# [RECORDS FOR PROCESSING]
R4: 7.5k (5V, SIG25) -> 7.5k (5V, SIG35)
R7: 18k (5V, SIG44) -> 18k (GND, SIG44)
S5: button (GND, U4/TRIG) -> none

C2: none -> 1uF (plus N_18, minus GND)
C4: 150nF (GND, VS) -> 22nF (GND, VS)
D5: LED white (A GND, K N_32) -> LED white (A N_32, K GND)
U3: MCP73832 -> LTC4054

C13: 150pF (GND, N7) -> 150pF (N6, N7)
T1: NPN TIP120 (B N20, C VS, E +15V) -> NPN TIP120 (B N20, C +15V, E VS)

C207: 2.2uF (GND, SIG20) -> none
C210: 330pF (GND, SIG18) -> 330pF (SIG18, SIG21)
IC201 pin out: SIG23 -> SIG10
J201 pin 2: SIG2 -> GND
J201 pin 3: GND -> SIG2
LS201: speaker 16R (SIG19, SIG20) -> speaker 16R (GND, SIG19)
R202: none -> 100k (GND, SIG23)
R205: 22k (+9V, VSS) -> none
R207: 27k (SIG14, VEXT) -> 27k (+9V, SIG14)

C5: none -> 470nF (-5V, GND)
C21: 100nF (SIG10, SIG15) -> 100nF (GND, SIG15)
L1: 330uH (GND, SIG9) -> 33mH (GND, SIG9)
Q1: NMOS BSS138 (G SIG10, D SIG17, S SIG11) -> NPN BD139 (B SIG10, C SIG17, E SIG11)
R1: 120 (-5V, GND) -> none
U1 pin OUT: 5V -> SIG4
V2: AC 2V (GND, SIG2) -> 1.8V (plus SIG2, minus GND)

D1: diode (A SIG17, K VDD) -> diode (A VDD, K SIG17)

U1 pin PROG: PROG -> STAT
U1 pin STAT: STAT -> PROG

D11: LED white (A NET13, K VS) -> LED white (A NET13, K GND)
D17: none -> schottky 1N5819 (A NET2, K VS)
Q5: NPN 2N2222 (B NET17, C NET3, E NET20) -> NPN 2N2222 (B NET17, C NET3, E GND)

# [EXERCISE OBJECTIVE]
The answer must be the full listing, repeated word for word.

# [WRITTEN ANSWER]
R4: 7.5k (5V, SIG25) -> 7.5k (5V, SIG35)
R7: 18k (5V, SIG44) -> 18k (GND, SIG44)
S5: button (GND, U4/TRIG) -> none

C2: none -> 1uF (plus N_18, minus GND)
C4: 150nF (GND, VS) -> 22nF (GND, VS)
D5: LED white (A GND, K N_32) -> LED white (A N_32, K GND)
U3: MCP73832 -> LTC4054

C13: 150pF (GND, N7) -> 150pF (N6, N7)
T1: NPN TIP120 (B N20, C VS, E +15V) -> NPN TIP120 (B N20, C +15V, E VS)

C207: 2.2uF (GND, SIG20) -> none
C210: 330pF (GND, SIG18) -> 330pF (SIG18, SIG21)
IC201 pin out: SIG23 -> SIG10
J201 pin 2: SIG2 -> GND
J201 pin 3: GND -> SIG2
LS201: speaker 16R (SIG19, SIG20) -> speaker 16R (GND, SIG19)
R202: none -> 100k (GND, SIG23)
R205: 22k (+9V, VSS) -> none
R207: 27k (SIG14, VEXT) -> 27k (+9V, SIG14)

C5: none -> 470nF (-5V, GND)
C21: 100nF (SIG10, SIG15) -> 100nF (GND, SIG15)
L1: 330uH (GND, SIG9) -> 33mH (GND, SIG9)
Q1: NMOS BSS138 (G SIG10, D SIG17, S SIG11) -> NPN BD139 (B SIG10, C SIG17, E SIG11)
R1: 120 (-5V, GND) -> none
U1 pin OUT: 5V -> SIG4
V2: AC 2V (GND, SIG2) -> 1.8V (plus SIG2, minus GND)

D1: diode (A SIG17, K VDD) -> diode (A VDD, K SIG17)

U1 pin PROG: PROG -> STAT
U1 pin STAT: STAT -> PROG

D11: LED white (A NET13, K VS) -> LED white (A NET13, K GND)
D17: none -> schottky 1N5819 (A NET2, K VS)
Q5: NPN 2N2222 (B NET17, C NET3, E NET20) -> NPN 2N2222 (B NET17, C NET3, E GND)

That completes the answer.